**Requirement**
Print exactly those lines that run from the beginning of the data to the line bearing "- new: PinkWallet [333,322]", inclusive.
═══ Records shown
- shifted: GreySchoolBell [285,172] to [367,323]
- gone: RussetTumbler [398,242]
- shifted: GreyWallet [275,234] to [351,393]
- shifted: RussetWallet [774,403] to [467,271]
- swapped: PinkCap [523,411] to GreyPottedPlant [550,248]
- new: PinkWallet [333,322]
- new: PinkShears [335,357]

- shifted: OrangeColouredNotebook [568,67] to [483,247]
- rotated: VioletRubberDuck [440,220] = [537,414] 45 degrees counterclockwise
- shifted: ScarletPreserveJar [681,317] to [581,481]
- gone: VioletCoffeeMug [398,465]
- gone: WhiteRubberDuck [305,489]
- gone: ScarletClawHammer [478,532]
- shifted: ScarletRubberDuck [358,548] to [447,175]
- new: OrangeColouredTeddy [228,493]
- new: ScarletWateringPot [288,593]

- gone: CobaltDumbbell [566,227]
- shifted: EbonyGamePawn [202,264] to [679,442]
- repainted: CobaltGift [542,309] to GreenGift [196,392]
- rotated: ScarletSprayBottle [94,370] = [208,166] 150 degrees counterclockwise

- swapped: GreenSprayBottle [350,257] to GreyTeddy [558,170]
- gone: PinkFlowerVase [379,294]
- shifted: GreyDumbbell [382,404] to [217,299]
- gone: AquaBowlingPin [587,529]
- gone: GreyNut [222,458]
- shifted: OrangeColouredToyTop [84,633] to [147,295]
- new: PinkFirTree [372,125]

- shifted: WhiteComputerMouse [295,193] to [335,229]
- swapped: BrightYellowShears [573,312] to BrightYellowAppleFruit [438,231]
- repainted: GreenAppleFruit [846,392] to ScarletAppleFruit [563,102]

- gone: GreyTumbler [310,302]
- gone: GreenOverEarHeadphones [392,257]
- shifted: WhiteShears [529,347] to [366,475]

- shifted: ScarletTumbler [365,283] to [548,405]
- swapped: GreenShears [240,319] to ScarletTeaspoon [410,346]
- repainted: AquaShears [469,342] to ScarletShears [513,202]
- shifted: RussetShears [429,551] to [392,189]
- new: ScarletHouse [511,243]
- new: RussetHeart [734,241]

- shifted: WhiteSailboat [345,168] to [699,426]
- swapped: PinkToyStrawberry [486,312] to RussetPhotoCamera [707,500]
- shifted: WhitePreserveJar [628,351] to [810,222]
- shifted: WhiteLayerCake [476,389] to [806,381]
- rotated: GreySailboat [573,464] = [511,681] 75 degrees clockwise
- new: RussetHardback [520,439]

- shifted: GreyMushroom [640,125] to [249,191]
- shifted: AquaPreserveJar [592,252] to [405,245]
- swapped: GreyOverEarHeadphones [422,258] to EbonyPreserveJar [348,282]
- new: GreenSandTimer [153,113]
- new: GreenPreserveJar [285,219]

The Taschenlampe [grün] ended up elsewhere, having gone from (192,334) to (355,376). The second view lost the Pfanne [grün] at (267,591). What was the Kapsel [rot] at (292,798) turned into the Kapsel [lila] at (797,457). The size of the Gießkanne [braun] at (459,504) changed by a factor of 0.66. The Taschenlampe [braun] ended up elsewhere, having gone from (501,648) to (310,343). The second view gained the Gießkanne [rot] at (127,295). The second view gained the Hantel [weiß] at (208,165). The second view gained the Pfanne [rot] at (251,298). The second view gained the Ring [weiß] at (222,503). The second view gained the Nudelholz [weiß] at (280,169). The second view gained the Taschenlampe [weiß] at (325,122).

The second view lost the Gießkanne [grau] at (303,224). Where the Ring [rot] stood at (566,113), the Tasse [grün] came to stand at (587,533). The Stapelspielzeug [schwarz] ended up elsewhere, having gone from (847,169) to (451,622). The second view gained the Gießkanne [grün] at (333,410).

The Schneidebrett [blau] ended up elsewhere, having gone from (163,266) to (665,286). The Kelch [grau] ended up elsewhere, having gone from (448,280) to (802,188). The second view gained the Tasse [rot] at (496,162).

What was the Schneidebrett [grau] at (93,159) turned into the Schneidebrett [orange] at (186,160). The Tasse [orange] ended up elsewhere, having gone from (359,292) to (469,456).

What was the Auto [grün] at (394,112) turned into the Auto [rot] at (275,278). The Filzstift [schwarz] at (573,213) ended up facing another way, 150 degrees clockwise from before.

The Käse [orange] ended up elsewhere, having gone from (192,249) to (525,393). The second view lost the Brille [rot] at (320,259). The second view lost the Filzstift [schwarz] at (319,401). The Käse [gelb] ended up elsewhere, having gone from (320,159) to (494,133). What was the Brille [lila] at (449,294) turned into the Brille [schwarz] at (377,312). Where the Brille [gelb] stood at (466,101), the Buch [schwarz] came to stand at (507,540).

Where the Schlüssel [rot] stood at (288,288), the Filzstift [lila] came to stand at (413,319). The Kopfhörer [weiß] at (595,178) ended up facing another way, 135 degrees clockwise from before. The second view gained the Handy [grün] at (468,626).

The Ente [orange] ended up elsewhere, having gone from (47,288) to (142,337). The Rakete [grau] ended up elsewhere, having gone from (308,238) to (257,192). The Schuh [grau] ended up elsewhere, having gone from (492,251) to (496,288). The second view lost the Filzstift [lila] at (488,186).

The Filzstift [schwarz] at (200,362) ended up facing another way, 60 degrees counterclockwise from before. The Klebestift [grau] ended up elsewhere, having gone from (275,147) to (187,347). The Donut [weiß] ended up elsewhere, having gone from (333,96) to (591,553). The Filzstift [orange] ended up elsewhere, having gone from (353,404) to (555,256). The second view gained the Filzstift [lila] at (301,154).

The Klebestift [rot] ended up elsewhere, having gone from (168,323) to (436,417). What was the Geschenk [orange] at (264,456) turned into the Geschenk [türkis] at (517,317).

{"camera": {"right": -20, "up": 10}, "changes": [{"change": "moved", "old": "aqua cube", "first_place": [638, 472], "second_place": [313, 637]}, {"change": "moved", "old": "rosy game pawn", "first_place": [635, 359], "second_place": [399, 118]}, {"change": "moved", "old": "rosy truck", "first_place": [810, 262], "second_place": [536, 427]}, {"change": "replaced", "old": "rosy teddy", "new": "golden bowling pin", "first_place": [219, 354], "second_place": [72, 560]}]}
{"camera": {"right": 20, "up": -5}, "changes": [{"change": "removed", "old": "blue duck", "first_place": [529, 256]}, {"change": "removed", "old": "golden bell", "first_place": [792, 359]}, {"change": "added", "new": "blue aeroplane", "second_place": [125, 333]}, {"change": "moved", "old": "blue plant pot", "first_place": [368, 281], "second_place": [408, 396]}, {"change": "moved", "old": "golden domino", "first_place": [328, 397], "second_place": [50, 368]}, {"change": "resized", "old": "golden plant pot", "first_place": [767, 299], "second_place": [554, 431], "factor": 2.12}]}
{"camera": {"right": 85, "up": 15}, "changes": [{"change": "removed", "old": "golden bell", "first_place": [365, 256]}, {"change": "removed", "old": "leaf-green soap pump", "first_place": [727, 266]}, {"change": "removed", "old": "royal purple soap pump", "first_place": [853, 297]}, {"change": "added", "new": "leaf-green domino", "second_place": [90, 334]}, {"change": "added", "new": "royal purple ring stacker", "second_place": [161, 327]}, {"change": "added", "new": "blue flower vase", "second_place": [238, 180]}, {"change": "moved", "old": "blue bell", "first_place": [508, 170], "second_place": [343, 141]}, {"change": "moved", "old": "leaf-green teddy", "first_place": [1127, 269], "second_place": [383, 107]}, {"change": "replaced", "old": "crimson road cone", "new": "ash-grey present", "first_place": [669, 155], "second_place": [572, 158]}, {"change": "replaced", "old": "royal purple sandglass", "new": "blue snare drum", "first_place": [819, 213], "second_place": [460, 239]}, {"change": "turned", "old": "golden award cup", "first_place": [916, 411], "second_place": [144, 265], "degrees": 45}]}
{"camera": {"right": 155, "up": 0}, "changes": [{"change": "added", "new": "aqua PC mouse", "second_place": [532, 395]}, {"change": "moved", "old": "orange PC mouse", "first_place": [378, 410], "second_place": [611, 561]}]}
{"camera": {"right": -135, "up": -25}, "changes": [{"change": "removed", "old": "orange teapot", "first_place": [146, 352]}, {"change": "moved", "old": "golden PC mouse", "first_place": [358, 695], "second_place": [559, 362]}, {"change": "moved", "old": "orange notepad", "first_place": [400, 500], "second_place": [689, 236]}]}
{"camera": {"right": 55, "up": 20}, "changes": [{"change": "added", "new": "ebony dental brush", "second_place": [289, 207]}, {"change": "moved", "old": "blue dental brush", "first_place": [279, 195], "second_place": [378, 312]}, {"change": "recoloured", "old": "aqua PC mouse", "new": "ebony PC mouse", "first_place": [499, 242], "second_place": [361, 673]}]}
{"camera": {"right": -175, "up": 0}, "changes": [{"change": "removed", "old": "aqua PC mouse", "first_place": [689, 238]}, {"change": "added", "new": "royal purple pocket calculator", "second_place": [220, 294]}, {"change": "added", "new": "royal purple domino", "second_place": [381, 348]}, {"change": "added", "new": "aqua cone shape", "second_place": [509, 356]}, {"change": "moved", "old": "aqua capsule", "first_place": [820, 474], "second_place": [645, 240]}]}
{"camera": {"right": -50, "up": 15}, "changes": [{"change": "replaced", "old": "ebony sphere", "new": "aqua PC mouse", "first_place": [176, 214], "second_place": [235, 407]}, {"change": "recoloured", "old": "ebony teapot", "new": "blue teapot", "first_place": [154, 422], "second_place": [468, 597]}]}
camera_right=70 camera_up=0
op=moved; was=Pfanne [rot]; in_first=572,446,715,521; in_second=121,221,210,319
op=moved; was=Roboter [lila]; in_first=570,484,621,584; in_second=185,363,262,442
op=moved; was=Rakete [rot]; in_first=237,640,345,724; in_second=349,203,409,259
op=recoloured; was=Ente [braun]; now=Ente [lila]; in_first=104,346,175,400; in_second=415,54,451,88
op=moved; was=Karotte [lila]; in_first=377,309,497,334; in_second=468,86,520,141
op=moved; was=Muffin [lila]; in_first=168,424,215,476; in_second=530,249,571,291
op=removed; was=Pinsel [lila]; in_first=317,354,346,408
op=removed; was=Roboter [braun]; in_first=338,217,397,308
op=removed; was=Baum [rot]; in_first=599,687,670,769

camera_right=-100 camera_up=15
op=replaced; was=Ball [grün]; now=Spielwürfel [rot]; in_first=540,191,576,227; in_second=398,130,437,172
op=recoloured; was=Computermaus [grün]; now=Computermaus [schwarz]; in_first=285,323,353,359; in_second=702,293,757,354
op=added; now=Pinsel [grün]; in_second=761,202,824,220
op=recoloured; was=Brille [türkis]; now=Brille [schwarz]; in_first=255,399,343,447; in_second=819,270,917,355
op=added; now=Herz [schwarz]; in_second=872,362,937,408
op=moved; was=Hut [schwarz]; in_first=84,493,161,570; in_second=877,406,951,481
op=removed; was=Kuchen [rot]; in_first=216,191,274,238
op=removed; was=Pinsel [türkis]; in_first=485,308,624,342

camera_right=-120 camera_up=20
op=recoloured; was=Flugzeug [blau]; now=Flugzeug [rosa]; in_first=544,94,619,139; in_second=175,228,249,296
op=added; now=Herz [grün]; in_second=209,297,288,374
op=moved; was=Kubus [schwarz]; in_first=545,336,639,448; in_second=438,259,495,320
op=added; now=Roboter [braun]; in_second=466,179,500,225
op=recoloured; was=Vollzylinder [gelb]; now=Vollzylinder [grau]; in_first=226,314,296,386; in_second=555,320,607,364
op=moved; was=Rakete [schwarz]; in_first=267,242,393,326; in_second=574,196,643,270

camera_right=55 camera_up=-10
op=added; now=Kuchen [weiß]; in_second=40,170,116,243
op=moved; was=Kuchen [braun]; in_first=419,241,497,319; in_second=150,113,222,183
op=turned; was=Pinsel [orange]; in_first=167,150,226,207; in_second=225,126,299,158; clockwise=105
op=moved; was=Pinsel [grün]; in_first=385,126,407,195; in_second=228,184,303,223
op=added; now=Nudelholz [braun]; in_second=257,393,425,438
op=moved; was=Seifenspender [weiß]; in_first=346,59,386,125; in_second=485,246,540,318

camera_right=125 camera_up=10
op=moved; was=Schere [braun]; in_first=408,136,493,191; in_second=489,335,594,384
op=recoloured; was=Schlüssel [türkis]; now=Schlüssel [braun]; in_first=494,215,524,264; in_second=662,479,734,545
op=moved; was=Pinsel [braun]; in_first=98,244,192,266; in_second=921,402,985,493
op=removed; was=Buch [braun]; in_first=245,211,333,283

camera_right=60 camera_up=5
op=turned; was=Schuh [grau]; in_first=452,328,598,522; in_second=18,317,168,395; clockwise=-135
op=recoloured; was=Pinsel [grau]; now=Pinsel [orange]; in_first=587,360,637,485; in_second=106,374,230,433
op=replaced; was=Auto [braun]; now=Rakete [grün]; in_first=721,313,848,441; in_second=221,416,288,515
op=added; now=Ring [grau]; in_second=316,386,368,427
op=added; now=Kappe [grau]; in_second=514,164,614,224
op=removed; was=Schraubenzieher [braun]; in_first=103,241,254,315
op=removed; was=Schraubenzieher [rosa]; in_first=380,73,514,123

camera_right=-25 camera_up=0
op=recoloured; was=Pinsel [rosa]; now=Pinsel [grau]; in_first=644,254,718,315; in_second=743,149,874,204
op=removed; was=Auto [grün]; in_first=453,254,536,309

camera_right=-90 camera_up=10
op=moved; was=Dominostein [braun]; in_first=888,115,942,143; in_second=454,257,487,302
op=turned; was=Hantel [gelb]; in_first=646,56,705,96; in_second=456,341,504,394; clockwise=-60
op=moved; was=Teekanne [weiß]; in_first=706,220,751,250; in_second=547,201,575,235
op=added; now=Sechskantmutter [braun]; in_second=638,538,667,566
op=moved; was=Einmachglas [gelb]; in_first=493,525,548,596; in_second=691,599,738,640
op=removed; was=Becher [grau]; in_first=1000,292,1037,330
══════
**Task result**
- shifted: GreySchoolBell [285,172] to [367,323]
- gone: RussetTumbler [398,242]
- shifted: GreyWallet [275,234] to [351,393]
- shifted: RussetWallet [774,403] to [467,271]
- swapped: PinkCap [523,411] to GreyPottedPlant [550,248]
- new: PinkWallet [333,322]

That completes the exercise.